+++ Data for analysis

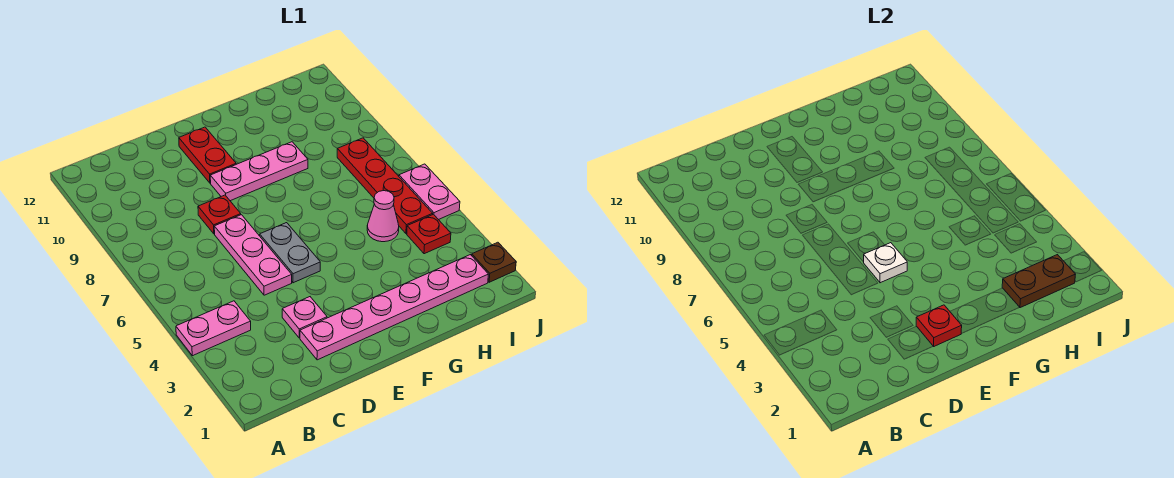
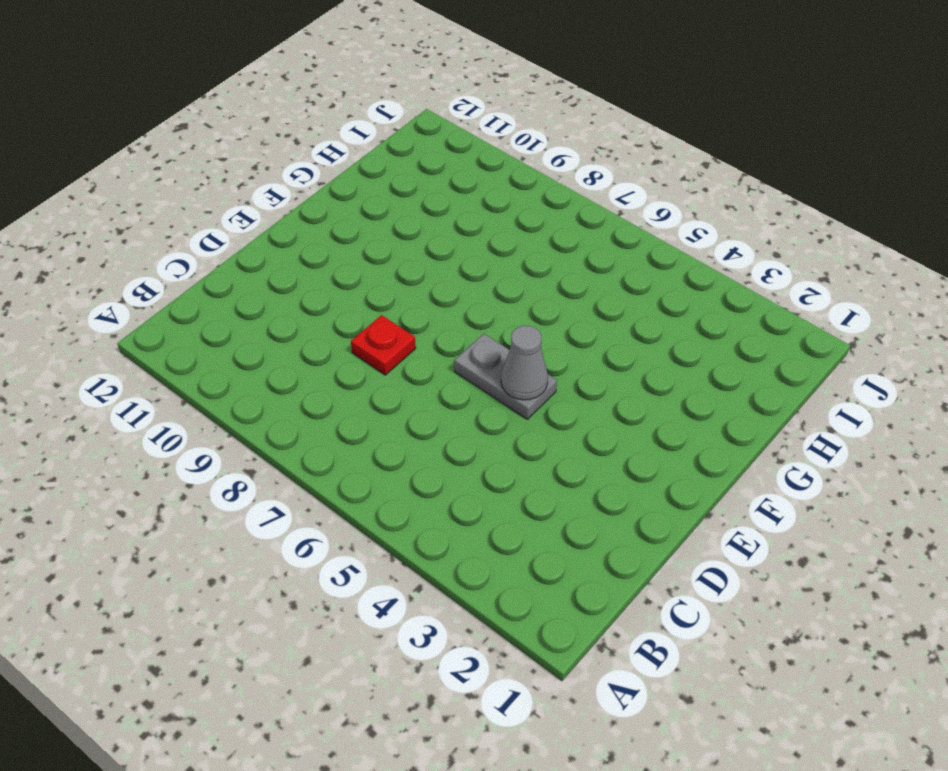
grey cone E5 level 2 -> white plate E5 level 2
none -> pink plate A4:B4 level 1
none -> pink plate D2:I2 level 1
none -> pink plate D3 level 1

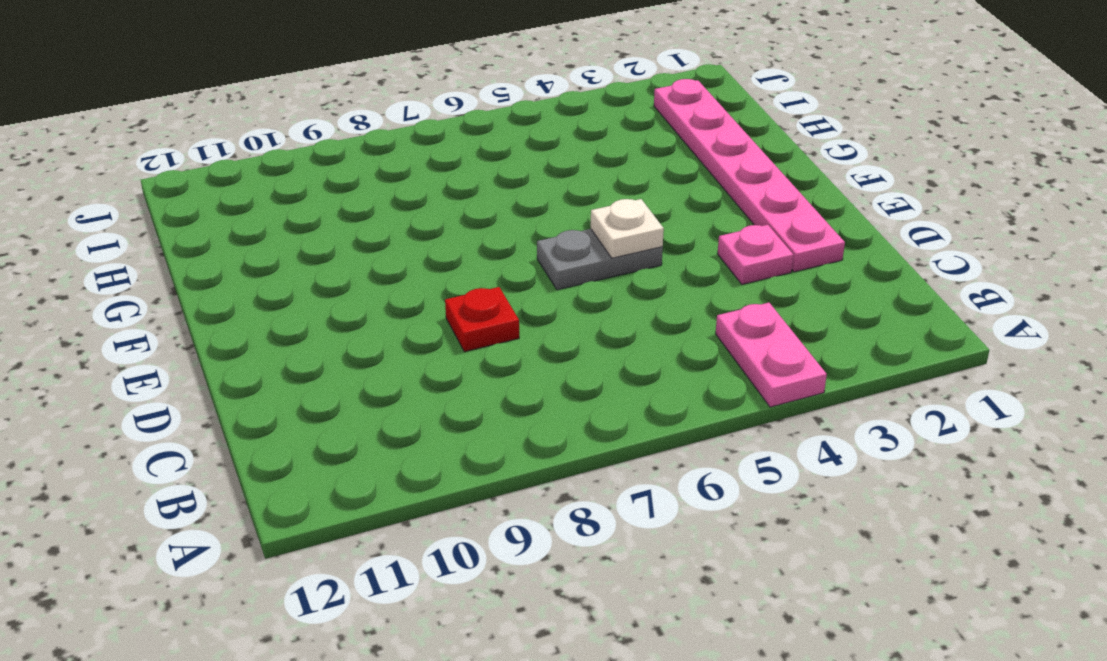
none -> pink plate D5:D7 level 1
none -> pink plate E9:G9 level 1
none -> red plate E10:E11 level 1

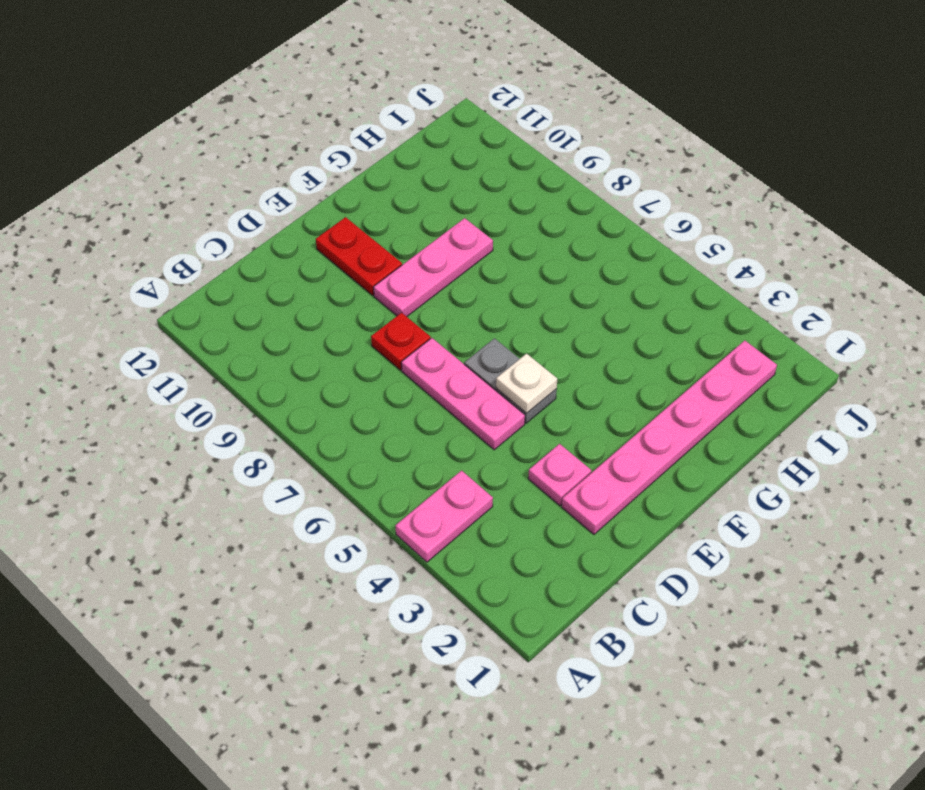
none -> pink cone H5 level 1
none -> red plate I4 level 1
none -> red plate I5:I8 level 1

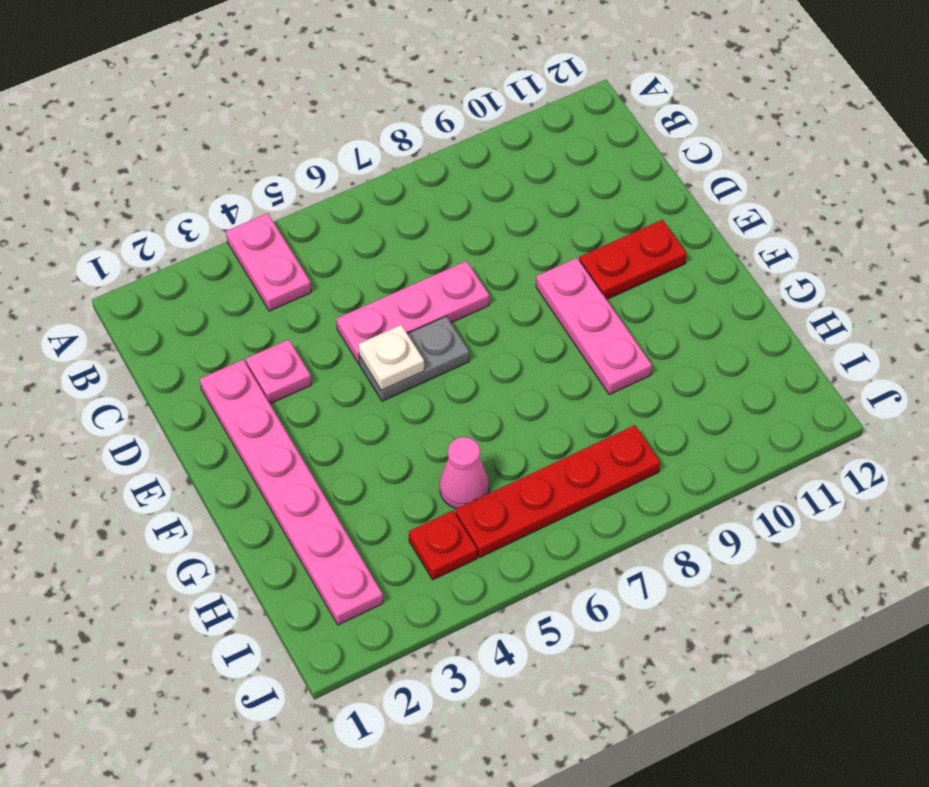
none -> red plate D8 level 1
none -> brown plate J2 level 1
none -> pink plate J5:J6 level 1

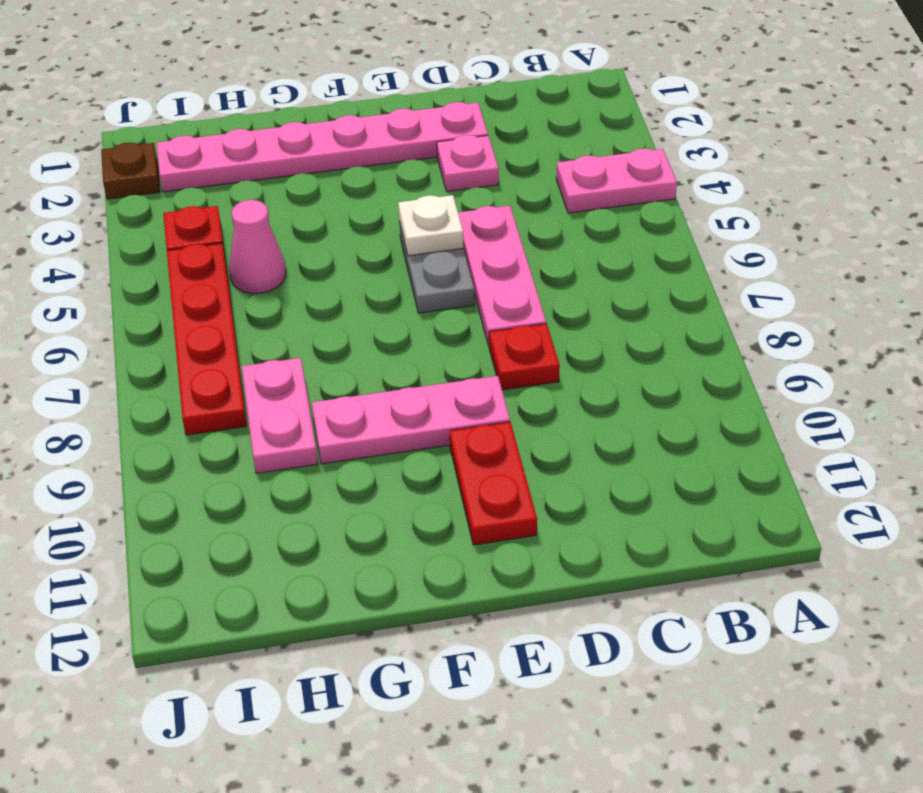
pink plate H8:H9 level 1 -> pink plate J5:J6 level 1
none -> red plate E2 level 2
none -> brown plate H2:I2 level 2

++++++

[Work order] Could you transcribe exactly the lines from the line containing "none -> pink plate E9:G9 level 1" through the final line of the records, both included, and nothing beyond them? The pictures should be left out.

[Written reply]
none -> pink plate E9:G9 level 1
none -> red plate E10:E11 level 1

none -> pink cone H5 level 1
none -> red plate I4 level 1
none -> red plate I5:I8 level 1

none -> red plate D8 level 1
none -> brown plate J2 level 1
none -> pink plate J5:J6 level 1

pink plate H8:H9 level 1 -> pink plate J5:J6 level 1
none -> red plate E2 level 2
none -> brown plate H2:I2 level 2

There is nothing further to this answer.